[AIM OF THE TASK]:
Below are the records; print them all without any alteration.

##### DATA EXTRACTS

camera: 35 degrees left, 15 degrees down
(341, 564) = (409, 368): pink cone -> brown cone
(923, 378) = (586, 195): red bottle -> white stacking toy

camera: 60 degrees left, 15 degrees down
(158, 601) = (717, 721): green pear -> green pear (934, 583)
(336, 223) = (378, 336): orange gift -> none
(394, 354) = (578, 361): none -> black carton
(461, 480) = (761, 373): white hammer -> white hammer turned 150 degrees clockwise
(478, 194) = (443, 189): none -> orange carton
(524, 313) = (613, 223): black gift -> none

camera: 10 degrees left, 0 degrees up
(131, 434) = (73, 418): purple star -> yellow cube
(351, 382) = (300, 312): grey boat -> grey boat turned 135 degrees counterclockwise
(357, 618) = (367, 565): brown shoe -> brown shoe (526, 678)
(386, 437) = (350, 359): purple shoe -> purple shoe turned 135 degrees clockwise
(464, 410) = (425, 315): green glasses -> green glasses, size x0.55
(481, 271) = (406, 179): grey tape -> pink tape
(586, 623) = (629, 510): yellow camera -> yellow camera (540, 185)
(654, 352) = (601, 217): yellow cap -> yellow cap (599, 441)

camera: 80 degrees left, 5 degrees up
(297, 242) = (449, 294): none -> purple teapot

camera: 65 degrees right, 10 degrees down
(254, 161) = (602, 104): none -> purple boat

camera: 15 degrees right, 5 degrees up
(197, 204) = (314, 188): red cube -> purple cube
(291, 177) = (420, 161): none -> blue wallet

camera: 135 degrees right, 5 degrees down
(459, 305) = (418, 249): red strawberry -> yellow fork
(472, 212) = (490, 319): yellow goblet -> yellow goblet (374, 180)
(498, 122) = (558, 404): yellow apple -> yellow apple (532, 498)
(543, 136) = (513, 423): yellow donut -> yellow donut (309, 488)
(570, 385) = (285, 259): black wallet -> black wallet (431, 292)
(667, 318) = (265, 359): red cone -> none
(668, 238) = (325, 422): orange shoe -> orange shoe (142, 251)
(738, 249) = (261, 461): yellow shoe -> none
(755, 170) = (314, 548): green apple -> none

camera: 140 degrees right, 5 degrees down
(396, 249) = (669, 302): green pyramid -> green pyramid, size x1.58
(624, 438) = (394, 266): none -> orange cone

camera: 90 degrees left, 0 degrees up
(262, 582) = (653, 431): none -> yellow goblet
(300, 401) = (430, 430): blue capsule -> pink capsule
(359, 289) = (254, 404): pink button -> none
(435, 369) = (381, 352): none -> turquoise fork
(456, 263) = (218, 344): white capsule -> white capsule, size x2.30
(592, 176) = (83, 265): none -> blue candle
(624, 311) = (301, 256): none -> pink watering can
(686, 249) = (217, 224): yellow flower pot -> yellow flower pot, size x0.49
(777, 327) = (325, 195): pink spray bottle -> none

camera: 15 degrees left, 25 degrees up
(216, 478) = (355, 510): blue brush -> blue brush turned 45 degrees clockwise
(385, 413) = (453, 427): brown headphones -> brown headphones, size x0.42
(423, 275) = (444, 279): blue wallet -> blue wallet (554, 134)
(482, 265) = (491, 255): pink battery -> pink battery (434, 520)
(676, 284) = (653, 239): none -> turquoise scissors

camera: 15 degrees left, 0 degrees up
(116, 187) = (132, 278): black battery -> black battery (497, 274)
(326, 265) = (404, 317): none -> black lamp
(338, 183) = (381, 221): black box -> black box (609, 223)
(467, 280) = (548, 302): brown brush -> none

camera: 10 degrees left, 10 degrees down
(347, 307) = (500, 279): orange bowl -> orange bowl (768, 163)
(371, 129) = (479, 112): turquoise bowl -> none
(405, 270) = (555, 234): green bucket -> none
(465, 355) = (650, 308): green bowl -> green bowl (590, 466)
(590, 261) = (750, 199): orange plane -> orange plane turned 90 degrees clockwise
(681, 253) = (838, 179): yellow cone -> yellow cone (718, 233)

##########

[RESULT OF THIS EXERCISE]:
camera: 35 degrees left, 15 degrees down
(341, 564) = (409, 368): pink cone -> brown cone
(923, 378) = (586, 195): red bottle -> white stacking toy

camera: 60 degrees left, 15 degrees down
(158, 601) = (717, 721): green pear -> green pear (934, 583)
(336, 223) = (378, 336): orange gift -> none
(394, 354) = (578, 361): none -> black carton
(461, 480) = (761, 373): white hammer -> white hammer turned 150 degrees clockwise
(478, 194) = (443, 189): none -> orange carton
(524, 313) = (613, 223): black gift -> none

camera: 10 degrees left, 0 degrees up
(131, 434) = (73, 418): purple star -> yellow cube
(351, 382) = (300, 312): grey boat -> grey boat turned 135 degrees counterclockwise
(357, 618) = (367, 565): brown shoe -> brown shoe (526, 678)
(386, 437) = (350, 359): purple shoe -> purple shoe turned 135 degrees clockwise
(464, 410) = (425, 315): green glasses -> green glasses, size x0.55
(481, 271) = (406, 179): grey tape -> pink tape
(586, 623) = (629, 510): yellow camera -> yellow camera (540, 185)
(654, 352) = (601, 217): yellow cap -> yellow cap (599, 441)

camera: 80 degrees left, 5 degrees up
(297, 242) = (449, 294): none -> purple teapot

camera: 65 degrees right, 10 degrees down
(254, 161) = (602, 104): none -> purple boat

camera: 15 degrees right, 5 degrees up
(197, 204) = (314, 188): red cube -> purple cube
(291, 177) = (420, 161): none -> blue wallet

camera: 135 degrees right, 5 degrees down
(459, 305) = (418, 249): red strawberry -> yellow fork
(472, 212) = (490, 319): yellow goblet -> yellow goblet (374, 180)
(498, 122) = (558, 404): yellow apple -> yellow apple (532, 498)
(543, 136) = (513, 423): yellow donut -> yellow donut (309, 488)
(570, 385) = (285, 259): black wallet -> black wallet (431, 292)
(667, 318) = (265, 359): red cone -> none
(668, 238) = (325, 422): orange shoe -> orange shoe (142, 251)
(738, 249) = (261, 461): yellow shoe -> none
(755, 170) = (314, 548): green apple -> none

camera: 140 degrees right, 5 degrees down
(396, 249) = (669, 302): green pyramid -> green pyramid, size x1.58
(624, 438) = (394, 266): none -> orange cone

camera: 90 degrees left, 0 degrees up
(262, 582) = (653, 431): none -> yellow goblet
(300, 401) = (430, 430): blue capsule -> pink capsule
(359, 289) = (254, 404): pink button -> none
(435, 369) = (381, 352): none -> turquoise fork
(456, 263) = (218, 344): white capsule -> white capsule, size x2.30
(592, 176) = (83, 265): none -> blue candle
(624, 311) = (301, 256): none -> pink watering can
(686, 249) = (217, 224): yellow flower pot -> yellow flower pot, size x0.49
(777, 327) = (325, 195): pink spray bottle -> none

camera: 15 degrees left, 25 degrees up
(216, 478) = (355, 510): blue brush -> blue brush turned 45 degrees clockwise
(385, 413) = (453, 427): brown headphones -> brown headphones, size x0.42
(423, 275) = (444, 279): blue wallet -> blue wallet (554, 134)
(482, 265) = (491, 255): pink battery -> pink battery (434, 520)
(676, 284) = (653, 239): none -> turquoise scissors

camera: 15 degrees left, 0 degrees up
(116, 187) = (132, 278): black battery -> black battery (497, 274)
(326, 265) = (404, 317): none -> black lamp
(338, 183) = (381, 221): black box -> black box (609, 223)
(467, 280) = (548, 302): brown brush -> none

camera: 10 degrees left, 10 degrees down
(347, 307) = (500, 279): orange bowl -> orange bowl (768, 163)
(371, 129) = (479, 112): turquoise bowl -> none
(405, 270) = (555, 234): green bucket -> none
(465, 355) = (650, 308): green bowl -> green bowl (590, 466)
(590, 261) = (750, 199): orange plane -> orange plane turned 90 degrees clockwise
(681, 253) = (838, 179): yellow cone -> yellow cone (718, 233)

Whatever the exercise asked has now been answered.